-- begin --

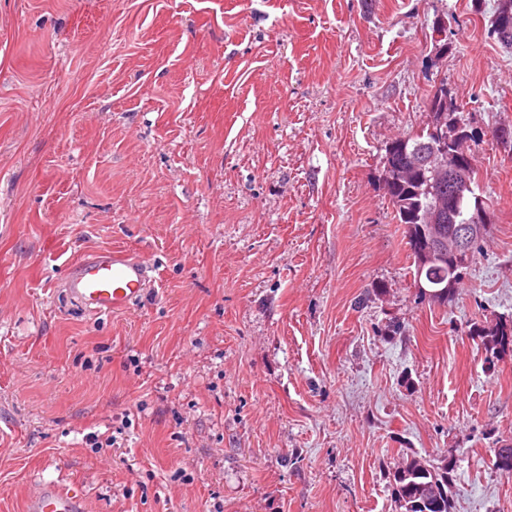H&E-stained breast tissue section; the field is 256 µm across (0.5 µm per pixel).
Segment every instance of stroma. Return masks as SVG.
<instances>
[{"label":"stroma","instance_id":"obj_1","mask_svg":"<svg viewBox=\"0 0 512 512\" xmlns=\"http://www.w3.org/2000/svg\"><path fill=\"white\" fill-rule=\"evenodd\" d=\"M473 0H0V512H512V52ZM444 32H436L437 21ZM447 43L439 51L438 43ZM487 233L421 295L382 183L440 86ZM139 254L93 315L62 283ZM146 260L117 252L76 262L63 282L69 297L97 315L130 309L150 285ZM478 336H483L482 344L485 349L493 351L496 355L512 351V325L495 323L491 327L479 330ZM393 494L402 512H454L453 478L433 473L420 459H407L393 474ZM29 512H84L83 499L77 490H59L53 487L40 488L30 497Z\"/></svg>","mask_w":512,"mask_h":512}]
</instances>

-- end --

• [Written instruction]:
Write out exactly the lines starting with the one that holds "Segment every instance" and running through the last line above.

• [Response to the task]:
Segment every instance of stroma. Return masks as SVG.
<instances>
[{"label":"stroma","instance_id":"obj_1","mask_svg":"<svg viewBox=\"0 0 512 512\" xmlns=\"http://www.w3.org/2000/svg\"><path fill=\"white\" fill-rule=\"evenodd\" d=\"M473 0H0V512H512V52ZM444 32H436L437 21ZM447 43L439 51L438 43ZM487 233L421 295L382 183L440 86ZM139 254L93 315L62 283ZM146 260L117 252L76 262L63 282L69 297L97 315L130 309L150 285ZM478 336H483L482 344L485 349L493 351L496 355L512 351V325L495 323L491 327L479 330ZM393 494L402 512H454L453 478L433 473L420 459H407L393 474ZM29 512H84L83 499L77 490H59L53 487L40 488L30 497Z\"/></svg>","mask_w":512,"mask_h":512}]
</instances>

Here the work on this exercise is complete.